- THE TASK -
Only the lines from the one containing "purple cap: 2 -> 3" through the final line of the material below should be output, exactly as they stand.

☆ ☆ ☆ ☆ ☆

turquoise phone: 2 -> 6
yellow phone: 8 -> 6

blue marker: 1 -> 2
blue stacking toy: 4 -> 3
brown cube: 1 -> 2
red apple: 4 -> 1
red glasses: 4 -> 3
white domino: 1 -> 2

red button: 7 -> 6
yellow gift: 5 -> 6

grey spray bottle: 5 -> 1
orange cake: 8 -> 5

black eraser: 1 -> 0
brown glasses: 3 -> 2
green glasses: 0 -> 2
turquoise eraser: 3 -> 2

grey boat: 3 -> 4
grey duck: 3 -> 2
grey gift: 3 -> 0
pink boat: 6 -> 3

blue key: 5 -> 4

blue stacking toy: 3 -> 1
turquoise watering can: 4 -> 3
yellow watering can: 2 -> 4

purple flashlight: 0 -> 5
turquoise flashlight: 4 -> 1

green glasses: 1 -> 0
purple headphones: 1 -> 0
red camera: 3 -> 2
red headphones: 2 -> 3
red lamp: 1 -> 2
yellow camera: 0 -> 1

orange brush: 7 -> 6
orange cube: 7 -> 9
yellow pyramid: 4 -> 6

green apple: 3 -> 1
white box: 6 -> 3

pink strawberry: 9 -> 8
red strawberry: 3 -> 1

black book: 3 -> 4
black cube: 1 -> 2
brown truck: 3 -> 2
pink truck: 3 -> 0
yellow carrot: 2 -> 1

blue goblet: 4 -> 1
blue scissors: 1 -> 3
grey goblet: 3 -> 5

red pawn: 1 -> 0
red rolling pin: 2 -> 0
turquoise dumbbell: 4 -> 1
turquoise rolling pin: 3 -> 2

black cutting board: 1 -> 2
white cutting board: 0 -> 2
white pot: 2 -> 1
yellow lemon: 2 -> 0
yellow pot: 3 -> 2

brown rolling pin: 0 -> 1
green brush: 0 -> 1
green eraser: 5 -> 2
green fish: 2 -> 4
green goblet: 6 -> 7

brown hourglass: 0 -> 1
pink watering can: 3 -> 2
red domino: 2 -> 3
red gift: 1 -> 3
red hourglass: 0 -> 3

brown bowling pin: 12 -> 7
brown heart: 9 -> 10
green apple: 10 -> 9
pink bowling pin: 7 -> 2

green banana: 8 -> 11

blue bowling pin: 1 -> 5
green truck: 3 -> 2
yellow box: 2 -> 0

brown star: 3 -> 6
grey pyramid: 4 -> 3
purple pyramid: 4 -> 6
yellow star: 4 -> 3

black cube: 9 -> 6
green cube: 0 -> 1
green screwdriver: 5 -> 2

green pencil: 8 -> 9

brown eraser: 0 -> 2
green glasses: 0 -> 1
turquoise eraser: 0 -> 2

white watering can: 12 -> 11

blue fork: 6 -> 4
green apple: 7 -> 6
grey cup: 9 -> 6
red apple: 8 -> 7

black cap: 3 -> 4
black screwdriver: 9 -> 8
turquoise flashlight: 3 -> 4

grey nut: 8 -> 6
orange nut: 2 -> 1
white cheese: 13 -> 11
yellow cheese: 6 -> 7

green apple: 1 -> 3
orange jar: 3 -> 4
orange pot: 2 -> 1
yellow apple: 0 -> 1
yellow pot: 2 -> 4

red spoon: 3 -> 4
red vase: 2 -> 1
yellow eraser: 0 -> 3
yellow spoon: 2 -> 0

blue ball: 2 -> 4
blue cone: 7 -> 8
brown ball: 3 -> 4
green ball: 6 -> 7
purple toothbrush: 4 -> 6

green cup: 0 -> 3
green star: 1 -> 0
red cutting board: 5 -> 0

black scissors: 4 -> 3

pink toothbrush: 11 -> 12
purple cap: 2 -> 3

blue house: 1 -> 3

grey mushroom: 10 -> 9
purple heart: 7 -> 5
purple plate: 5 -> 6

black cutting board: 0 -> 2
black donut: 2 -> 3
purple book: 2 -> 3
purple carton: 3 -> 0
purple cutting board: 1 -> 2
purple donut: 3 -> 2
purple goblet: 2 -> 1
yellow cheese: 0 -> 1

☆ ☆ ☆ ☆ ☆

- RESPONSE FOR THIS EXERCISE -
purple cap: 2 -> 3

blue house: 1 -> 3

grey mushroom: 10 -> 9
purple heart: 7 -> 5
purple plate: 5 -> 6

black cutting board: 0 -> 2
black donut: 2 -> 3
purple book: 2 -> 3
purple carton: 3 -> 0
purple cutting board: 1 -> 2
purple donut: 3 -> 2
purple goblet: 2 -> 1
yellow cheese: 0 -> 1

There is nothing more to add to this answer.